- [Instructions to follow]: Below are several records. Retype exactly those lines running from the one with "none -> lime 2x3 brick [64,323,175,396]" through the one with "none -> lime 1x1 brick [139,248,175,283]", end lines included, and no others.

- [Input data]:
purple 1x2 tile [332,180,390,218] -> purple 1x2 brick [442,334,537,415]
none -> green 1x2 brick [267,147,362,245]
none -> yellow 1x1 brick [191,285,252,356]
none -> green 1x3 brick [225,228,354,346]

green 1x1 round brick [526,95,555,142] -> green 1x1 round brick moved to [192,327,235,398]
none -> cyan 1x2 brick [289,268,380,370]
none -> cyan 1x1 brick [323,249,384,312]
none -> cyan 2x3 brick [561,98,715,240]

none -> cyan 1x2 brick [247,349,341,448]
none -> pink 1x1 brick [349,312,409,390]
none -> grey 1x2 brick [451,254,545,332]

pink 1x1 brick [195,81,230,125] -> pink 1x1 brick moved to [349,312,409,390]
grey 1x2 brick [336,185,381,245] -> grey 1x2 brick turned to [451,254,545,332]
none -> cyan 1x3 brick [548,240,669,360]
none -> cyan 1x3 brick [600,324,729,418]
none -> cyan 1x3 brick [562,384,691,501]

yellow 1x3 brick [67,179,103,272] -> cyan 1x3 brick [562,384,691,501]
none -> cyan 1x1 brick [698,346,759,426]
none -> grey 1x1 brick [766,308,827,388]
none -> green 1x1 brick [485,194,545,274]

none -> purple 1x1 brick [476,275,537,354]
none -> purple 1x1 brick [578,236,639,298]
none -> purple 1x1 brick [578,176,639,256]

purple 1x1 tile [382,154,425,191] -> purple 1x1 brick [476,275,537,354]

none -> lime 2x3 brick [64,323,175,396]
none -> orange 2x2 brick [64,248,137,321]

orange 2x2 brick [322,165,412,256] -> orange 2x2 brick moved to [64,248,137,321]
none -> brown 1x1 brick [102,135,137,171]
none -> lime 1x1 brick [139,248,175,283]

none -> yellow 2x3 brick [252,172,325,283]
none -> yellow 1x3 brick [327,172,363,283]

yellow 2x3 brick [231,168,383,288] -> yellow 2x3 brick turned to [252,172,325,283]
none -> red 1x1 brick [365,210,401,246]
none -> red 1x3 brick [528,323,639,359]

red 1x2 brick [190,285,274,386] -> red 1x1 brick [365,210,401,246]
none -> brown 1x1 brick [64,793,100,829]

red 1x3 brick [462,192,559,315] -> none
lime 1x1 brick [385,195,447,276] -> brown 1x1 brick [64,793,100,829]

- [The completed task]:
none -> lime 2x3 brick [64,323,175,396]
none -> orange 2x2 brick [64,248,137,321]

orange 2x2 brick [322,165,412,256] -> orange 2x2 brick moved to [64,248,137,321]
none -> brown 1x1 brick [102,135,137,171]
none -> lime 1x1 brick [139,248,175,283]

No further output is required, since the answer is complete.